ENTRIES:

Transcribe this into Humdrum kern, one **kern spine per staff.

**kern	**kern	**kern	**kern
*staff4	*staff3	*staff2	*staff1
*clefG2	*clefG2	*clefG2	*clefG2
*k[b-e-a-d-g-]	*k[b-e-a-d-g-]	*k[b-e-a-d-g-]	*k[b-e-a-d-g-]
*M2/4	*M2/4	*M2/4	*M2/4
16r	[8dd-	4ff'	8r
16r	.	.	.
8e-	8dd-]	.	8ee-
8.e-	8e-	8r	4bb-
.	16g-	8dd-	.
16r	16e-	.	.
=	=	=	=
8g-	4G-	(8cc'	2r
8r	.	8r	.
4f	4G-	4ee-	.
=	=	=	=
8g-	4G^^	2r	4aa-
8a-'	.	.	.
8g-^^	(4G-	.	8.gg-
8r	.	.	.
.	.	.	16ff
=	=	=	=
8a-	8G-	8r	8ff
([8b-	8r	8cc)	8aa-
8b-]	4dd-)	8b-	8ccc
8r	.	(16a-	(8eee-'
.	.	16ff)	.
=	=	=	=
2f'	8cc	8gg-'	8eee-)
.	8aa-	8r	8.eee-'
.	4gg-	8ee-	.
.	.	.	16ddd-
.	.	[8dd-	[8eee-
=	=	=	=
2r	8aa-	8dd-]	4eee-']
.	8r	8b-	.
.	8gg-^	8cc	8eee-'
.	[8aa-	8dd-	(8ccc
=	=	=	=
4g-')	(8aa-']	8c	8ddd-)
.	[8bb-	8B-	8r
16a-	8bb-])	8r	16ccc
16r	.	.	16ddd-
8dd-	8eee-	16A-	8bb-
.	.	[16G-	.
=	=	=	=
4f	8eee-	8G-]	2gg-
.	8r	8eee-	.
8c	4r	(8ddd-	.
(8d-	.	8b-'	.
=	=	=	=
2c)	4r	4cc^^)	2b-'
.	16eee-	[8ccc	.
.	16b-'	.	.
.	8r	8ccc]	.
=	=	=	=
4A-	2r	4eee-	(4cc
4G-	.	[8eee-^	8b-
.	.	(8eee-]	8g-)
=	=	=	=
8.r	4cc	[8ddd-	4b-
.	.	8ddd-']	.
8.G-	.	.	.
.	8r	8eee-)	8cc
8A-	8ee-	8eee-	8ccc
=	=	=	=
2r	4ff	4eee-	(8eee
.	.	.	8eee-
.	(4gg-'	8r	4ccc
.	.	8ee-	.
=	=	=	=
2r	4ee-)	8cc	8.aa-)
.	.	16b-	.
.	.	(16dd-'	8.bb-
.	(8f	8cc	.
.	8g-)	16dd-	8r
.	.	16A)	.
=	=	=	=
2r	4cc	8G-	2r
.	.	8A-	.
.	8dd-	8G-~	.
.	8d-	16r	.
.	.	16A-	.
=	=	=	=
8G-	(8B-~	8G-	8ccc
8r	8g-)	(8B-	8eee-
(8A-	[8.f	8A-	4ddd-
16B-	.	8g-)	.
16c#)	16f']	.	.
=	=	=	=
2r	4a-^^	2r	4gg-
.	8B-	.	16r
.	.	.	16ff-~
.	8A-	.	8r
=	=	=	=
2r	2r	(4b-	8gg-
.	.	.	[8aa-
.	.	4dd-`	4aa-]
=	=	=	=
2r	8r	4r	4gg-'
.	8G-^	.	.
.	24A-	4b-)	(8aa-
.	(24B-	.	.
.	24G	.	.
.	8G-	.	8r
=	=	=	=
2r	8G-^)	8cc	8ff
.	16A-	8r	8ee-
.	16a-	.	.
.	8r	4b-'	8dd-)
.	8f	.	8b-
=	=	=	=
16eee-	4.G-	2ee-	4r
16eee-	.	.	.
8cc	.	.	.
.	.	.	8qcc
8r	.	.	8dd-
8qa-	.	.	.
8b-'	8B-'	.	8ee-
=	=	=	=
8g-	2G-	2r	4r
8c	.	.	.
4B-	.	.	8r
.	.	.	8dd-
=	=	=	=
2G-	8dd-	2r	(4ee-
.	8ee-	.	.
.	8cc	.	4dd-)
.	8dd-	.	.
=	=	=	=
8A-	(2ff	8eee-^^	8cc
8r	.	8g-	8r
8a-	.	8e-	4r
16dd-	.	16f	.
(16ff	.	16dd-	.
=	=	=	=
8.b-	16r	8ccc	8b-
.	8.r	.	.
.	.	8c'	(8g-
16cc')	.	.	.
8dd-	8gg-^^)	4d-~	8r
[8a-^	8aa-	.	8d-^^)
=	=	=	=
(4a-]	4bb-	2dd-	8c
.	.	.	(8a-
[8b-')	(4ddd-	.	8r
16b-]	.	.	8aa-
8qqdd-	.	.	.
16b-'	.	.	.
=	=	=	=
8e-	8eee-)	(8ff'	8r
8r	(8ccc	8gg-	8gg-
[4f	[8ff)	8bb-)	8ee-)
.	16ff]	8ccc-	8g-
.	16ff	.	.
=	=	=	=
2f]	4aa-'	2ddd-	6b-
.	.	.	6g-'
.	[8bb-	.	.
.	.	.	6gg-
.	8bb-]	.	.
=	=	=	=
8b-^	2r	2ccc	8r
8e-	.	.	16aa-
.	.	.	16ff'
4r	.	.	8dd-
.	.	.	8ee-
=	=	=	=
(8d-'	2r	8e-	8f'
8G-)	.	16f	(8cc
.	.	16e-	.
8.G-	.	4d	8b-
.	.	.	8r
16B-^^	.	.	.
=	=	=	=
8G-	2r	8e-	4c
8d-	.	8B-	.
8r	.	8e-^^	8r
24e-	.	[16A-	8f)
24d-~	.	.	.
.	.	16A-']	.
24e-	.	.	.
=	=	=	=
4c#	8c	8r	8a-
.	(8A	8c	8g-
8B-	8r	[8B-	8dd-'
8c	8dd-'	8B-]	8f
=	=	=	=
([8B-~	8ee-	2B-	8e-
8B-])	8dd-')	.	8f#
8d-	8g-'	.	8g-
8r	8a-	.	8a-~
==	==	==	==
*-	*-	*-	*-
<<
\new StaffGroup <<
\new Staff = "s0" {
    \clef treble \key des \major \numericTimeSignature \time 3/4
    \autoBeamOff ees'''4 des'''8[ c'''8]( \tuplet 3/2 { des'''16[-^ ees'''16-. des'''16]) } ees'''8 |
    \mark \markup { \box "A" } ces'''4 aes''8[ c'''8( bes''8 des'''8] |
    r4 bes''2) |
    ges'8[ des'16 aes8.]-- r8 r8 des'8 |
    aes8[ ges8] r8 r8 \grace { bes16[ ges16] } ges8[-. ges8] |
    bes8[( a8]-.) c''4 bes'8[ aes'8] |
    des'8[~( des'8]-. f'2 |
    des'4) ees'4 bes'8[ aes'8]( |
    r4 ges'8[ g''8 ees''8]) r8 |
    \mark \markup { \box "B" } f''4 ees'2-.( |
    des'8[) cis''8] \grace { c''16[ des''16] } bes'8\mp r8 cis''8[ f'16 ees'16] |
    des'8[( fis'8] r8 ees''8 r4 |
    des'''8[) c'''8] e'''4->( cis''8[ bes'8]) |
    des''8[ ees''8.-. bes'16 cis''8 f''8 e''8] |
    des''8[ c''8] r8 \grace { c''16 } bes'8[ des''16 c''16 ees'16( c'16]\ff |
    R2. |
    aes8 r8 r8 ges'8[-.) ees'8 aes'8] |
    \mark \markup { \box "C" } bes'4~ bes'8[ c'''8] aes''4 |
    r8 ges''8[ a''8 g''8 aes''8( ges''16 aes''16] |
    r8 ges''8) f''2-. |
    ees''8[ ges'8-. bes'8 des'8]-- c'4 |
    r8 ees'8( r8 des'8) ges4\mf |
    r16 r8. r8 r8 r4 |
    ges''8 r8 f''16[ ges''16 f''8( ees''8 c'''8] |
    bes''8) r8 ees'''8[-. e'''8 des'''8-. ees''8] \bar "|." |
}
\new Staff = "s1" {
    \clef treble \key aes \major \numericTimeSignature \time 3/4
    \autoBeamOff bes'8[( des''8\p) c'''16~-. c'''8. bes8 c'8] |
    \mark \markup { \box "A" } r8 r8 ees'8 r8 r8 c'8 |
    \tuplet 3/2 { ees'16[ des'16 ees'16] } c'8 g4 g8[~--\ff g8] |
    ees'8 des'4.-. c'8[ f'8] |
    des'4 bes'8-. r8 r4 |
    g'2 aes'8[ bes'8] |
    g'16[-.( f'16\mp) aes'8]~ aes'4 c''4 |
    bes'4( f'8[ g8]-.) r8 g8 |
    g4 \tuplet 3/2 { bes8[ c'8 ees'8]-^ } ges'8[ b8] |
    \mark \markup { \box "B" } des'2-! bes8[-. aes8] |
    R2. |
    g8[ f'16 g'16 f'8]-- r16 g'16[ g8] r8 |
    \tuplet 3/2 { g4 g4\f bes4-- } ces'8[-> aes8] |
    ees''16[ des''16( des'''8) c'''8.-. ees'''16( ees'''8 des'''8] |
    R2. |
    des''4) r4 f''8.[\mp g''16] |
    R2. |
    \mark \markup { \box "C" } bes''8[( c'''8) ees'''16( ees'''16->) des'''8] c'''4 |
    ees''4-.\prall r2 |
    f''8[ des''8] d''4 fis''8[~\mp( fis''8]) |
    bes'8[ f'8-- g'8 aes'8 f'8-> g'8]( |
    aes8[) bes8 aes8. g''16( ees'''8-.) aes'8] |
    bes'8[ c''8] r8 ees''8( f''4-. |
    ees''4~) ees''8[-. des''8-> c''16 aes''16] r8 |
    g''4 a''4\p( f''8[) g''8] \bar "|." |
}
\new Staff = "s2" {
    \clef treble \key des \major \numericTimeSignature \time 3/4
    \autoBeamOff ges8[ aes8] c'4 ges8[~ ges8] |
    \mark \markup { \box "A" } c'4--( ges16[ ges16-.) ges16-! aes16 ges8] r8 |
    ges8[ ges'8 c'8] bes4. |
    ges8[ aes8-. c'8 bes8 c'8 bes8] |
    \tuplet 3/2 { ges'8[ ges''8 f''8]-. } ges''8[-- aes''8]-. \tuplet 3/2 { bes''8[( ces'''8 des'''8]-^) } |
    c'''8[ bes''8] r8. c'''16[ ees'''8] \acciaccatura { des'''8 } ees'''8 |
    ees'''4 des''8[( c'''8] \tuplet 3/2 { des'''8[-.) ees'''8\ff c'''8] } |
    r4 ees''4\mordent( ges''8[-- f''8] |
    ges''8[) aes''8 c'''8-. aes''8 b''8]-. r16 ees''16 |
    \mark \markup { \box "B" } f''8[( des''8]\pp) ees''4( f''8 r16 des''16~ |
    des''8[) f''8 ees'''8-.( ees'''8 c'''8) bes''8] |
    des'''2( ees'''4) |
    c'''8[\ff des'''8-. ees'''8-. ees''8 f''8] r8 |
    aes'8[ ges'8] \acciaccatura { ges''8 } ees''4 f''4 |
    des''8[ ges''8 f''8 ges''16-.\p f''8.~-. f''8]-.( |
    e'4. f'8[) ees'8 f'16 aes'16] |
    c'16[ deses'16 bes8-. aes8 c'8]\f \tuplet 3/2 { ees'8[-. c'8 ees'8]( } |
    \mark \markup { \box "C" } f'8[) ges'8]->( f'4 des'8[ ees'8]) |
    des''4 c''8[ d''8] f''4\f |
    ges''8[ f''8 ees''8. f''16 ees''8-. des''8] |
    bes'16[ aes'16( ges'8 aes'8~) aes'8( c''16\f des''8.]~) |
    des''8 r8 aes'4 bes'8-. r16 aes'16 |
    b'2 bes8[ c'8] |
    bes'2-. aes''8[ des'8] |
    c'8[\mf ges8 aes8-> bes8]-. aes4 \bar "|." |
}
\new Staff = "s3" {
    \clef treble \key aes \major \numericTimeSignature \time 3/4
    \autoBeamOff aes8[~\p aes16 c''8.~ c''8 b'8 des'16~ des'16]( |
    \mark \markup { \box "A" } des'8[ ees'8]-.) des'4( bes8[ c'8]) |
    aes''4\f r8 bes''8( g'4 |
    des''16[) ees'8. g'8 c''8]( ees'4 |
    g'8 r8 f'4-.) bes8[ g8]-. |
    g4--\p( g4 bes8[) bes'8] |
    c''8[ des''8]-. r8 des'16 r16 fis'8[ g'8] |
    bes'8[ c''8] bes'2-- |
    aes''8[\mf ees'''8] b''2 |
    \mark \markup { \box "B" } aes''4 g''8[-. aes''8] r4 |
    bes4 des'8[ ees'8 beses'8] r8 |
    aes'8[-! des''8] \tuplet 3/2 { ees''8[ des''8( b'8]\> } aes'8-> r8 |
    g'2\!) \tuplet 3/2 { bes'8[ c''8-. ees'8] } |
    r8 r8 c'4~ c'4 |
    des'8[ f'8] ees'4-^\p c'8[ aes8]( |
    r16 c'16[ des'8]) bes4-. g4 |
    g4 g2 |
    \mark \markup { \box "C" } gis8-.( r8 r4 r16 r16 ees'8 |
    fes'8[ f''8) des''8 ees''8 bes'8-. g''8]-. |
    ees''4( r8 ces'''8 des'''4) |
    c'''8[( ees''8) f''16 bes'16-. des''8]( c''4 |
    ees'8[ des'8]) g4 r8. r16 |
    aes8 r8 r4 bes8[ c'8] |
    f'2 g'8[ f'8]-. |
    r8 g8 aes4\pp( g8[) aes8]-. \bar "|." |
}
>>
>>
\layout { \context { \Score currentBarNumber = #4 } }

PROBLEM TO WORK ON: Pull out each line of the listing that contains the string "grace" and list those lines. Match case exactly.

RESULT OF THE TASK:
    aes8[ ges8] r8 r8 \grace { bes16[ ges16] } ges8[-. ges8] |
    des'8[) cis''8] \grace { c''16[ des''16] } bes'8\mp r8 cis''8[ f'16 ees'16] |
    des''8[ c''8] r8 \grace { c''16 } bes'8[ des''16 c''16 ees'16( c'16]\ff |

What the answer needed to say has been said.